#### INFORMATION GIVEN
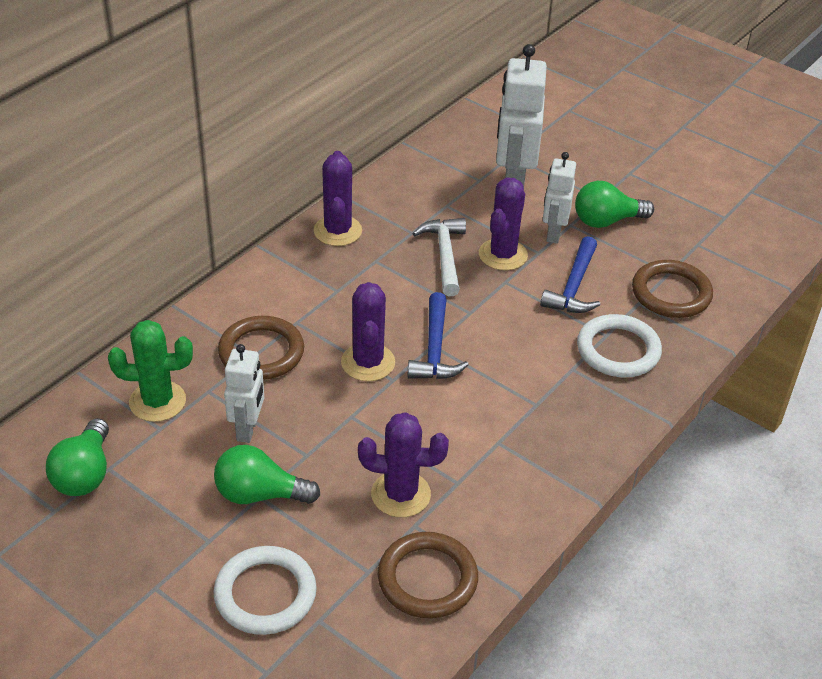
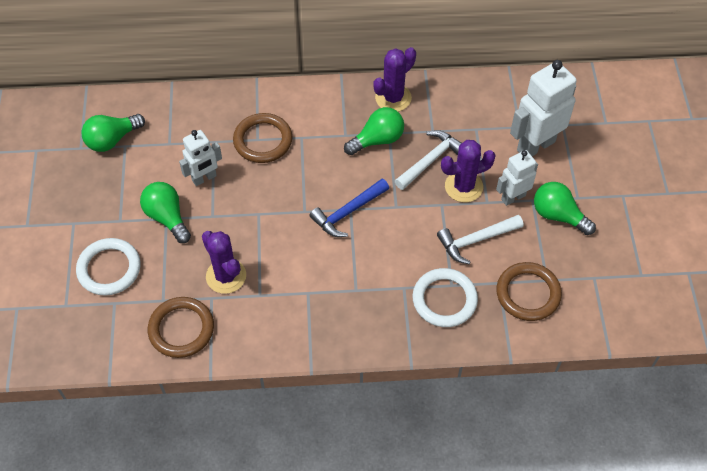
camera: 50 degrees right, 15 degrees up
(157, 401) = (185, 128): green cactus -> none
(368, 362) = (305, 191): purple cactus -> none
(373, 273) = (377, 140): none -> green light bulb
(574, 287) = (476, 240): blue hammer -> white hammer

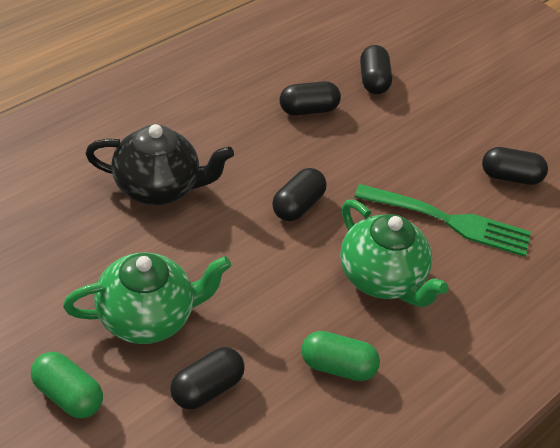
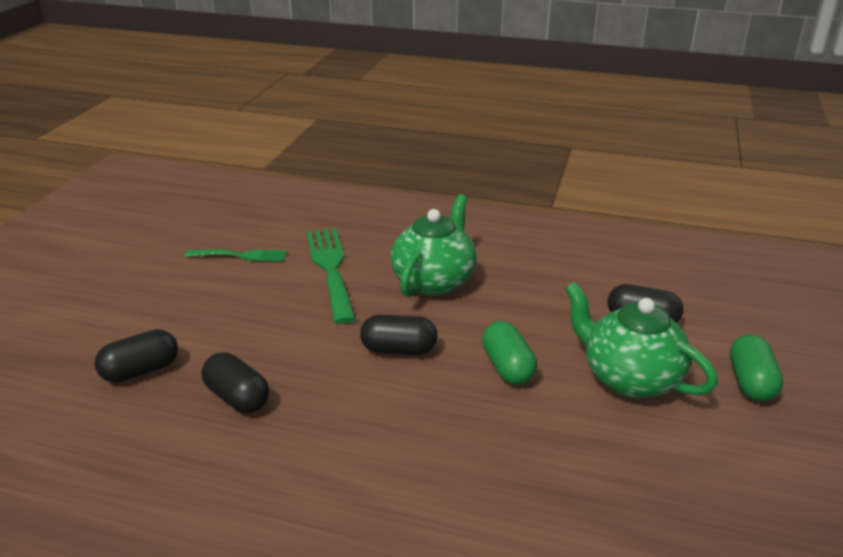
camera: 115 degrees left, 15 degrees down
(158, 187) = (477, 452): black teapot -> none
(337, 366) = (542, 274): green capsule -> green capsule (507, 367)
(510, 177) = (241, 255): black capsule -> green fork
########
• TO DO: Say how many lines of the records contain the word "camera", and give no other output.

• WRITTEN RESPONSE: 2